# Task details
From the records below, transcribe exactly the lines that begin at the line with "U37: NOT (in" and end at the line with "C1: 100nF (COM, VA) -> 47nF (COM, VA)", both included.
━━━━━ Provided records ━━━━━
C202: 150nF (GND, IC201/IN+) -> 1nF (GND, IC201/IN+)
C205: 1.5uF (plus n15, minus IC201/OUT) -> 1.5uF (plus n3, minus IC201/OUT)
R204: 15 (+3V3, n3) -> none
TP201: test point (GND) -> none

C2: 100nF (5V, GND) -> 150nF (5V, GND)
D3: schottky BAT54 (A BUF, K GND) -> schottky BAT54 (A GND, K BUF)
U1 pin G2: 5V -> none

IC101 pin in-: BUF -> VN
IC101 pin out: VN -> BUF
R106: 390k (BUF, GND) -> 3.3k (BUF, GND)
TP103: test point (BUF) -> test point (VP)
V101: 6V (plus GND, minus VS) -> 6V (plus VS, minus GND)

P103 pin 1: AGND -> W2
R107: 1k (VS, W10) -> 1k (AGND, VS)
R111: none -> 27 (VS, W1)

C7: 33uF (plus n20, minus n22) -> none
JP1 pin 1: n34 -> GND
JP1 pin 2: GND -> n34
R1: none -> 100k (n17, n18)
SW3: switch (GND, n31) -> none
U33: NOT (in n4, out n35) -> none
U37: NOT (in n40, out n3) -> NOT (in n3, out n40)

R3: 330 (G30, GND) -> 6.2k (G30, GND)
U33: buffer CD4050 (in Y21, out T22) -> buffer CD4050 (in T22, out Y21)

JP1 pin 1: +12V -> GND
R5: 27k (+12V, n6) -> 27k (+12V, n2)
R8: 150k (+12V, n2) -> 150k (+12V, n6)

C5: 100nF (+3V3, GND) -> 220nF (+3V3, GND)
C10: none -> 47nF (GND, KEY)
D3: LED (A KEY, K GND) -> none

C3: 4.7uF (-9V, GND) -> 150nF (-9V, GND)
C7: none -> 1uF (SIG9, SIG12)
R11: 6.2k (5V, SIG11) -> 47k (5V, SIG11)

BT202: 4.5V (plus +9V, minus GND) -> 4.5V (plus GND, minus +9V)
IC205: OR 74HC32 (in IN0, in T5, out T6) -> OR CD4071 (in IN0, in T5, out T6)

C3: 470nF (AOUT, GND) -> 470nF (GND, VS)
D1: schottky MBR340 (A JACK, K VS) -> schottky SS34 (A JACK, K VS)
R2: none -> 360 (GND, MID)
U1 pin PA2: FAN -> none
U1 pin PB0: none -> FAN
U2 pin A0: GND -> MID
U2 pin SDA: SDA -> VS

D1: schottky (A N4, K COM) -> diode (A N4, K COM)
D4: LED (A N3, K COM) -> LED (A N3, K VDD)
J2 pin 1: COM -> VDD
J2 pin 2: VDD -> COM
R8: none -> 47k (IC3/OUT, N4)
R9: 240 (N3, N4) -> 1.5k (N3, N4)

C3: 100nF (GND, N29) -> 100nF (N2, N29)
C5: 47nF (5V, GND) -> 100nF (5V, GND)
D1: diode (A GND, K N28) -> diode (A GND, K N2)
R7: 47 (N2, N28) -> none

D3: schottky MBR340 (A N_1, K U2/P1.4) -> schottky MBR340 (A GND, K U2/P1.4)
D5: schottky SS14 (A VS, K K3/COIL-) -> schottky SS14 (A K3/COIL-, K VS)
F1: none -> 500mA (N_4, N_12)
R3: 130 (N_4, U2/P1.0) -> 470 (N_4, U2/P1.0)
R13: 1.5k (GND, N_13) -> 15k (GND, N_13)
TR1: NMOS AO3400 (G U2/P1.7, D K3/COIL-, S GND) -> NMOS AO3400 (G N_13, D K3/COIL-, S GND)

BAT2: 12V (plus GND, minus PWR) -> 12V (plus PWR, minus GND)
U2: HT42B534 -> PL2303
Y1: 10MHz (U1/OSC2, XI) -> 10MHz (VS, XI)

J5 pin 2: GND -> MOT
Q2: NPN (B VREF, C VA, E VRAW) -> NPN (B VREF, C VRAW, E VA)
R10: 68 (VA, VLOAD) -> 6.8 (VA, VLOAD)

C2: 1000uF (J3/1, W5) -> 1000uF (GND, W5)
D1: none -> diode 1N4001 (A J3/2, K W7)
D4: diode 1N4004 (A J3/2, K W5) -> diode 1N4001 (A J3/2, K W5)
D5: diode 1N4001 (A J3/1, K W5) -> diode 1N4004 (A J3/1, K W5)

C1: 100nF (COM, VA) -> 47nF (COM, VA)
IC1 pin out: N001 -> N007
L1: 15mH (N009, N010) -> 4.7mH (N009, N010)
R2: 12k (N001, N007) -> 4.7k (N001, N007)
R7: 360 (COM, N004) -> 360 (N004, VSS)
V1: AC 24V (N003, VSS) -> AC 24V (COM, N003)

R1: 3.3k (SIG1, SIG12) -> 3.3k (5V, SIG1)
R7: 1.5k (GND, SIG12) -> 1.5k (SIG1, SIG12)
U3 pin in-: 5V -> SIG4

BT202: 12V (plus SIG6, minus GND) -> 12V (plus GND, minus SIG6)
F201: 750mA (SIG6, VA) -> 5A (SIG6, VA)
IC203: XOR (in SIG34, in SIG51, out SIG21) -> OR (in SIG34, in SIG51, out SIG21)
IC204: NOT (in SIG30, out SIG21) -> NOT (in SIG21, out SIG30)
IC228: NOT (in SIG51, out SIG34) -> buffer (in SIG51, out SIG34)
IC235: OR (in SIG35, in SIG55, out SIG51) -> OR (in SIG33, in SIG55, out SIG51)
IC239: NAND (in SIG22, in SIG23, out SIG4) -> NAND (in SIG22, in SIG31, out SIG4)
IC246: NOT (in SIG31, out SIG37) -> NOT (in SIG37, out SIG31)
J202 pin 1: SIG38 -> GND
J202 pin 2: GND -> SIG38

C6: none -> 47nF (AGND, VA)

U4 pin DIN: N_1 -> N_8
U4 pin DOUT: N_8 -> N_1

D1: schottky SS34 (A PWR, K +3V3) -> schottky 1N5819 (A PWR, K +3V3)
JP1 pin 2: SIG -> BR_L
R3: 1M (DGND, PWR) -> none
━━━━━
# Reply to the exercise
U37: NOT (in n40, out n3) -> NOT (in n3, out n40)

R3: 330 (G30, GND) -> 6.2k (G30, GND)
U33: buffer CD4050 (in Y21, out T22) -> buffer CD4050 (in T22, out Y21)

JP1 pin 1: +12V -> GND
R5: 27k (+12V, n6) -> 27k (+12V, n2)
R8: 150k (+12V, n2) -> 150k (+12V, n6)

C5: 100nF (+3V3, GND) -> 220nF (+3V3, GND)
C10: none -> 47nF (GND, KEY)
D3: LED (A KEY, K GND) -> none

C3: 4.7uF (-9V, GND) -> 150nF (-9V, GND)
C7: none -> 1uF (SIG9, SIG12)
R11: 6.2k (5V, SIG11) -> 47k (5V, SIG11)

BT202: 4.5V (plus +9V, minus GND) -> 4.5V (plus GND, minus +9V)
IC205: OR 74HC32 (in IN0, in T5, out T6) -> OR CD4071 (in IN0, in T5, out T6)

C3: 470nF (AOUT, GND) -> 470nF (GND, VS)
D1: schottky MBR340 (A JACK, K VS) -> schottky SS34 (A JACK, K VS)
R2: none -> 360 (GND, MID)
U1 pin PA2: FAN -> none
U1 pin PB0: none -> FAN
U2 pin A0: GND -> MID
U2 pin SDA: SDA -> VS

D1: schottky (A N4, K COM) -> diode (A N4, K COM)
D4: LED (A N3, K COM) -> LED (A N3, K VDD)
J2 pin 1: COM -> VDD
J2 pin 2: VDD -> COM
R8: none -> 47k (IC3/OUT, N4)
R9: 240 (N3, N4) -> 1.5k (N3, N4)

C3: 100nF (GND, N29) -> 100nF (N2, N29)
C5: 47nF (5V, GND) -> 100nF (5V, GND)
D1: diode (A GND, K N28) -> diode (A GND, K N2)
R7: 47 (N2, N28) -> none

D3: schottky MBR340 (A N_1, K U2/P1.4) -> schottky MBR340 (A GND, K U2/P1.4)
D5: schottky SS14 (A VS, K K3/COIL-) -> schottky SS14 (A K3/COIL-, K VS)
F1: none -> 500mA (N_4, N_12)
R3: 130 (N_4, U2/P1.0) -> 470 (N_4, U2/P1.0)
R13: 1.5k (GND, N_13) -> 15k (GND, N_13)
TR1: NMOS AO3400 (G U2/P1.7, D K3/COIL-, S GND) -> NMOS AO3400 (G N_13, D K3/COIL-, S GND)

BAT2: 12V (plus GND, minus PWR) -> 12V (plus PWR, minus GND)
U2: HT42B534 -> PL2303
Y1: 10MHz (U1/OSC2, XI) -> 10MHz (VS, XI)

J5 pin 2: GND -> MOT
Q2: NPN (B VREF, C VA, E VRAW) -> NPN (B VREF, C VRAW, E VA)
R10: 68 (VA, VLOAD) -> 6.8 (VA, VLOAD)

C2: 1000uF (J3/1, W5) -> 1000uF (GND, W5)
D1: none -> diode 1N4001 (A J3/2, K W7)
D4: diode 1N4004 (A J3/2, K W5) -> diode 1N4001 (A J3/2, K W5)
D5: diode 1N4001 (A J3/1, K W5) -> diode 1N4004 (A J3/1, K W5)

C1: 100nF (COM, VA) -> 47nF (COM, VA)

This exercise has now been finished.